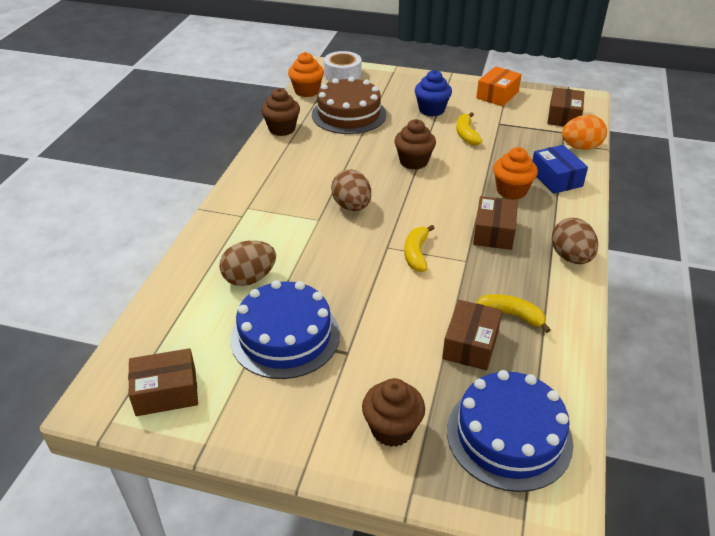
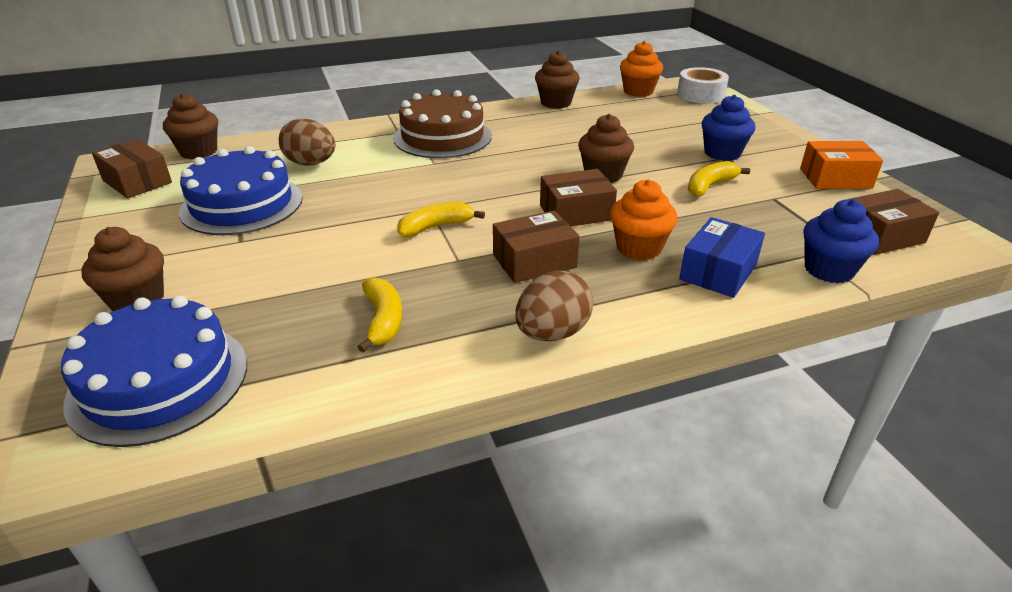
camera: 55 degrees right, 5 degrees down
(143, 337) = (198, 151): none -> brown cupcake
(349, 114) = (633, 120): brown cake -> brown cake (442, 137)
(352, 206) = (475, 170): brown egg -> none
(470, 344) = (305, 307): brown box -> brown box (576, 212)
(580, 147) = (829, 270): orange egg -> blue cupcake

Exercise description | When a line in the material includes the word "none", copy it out.

Solution to this task |
(143, 337) = (198, 151): none -> brown cupcake
(352, 206) = (475, 170): brown egg -> none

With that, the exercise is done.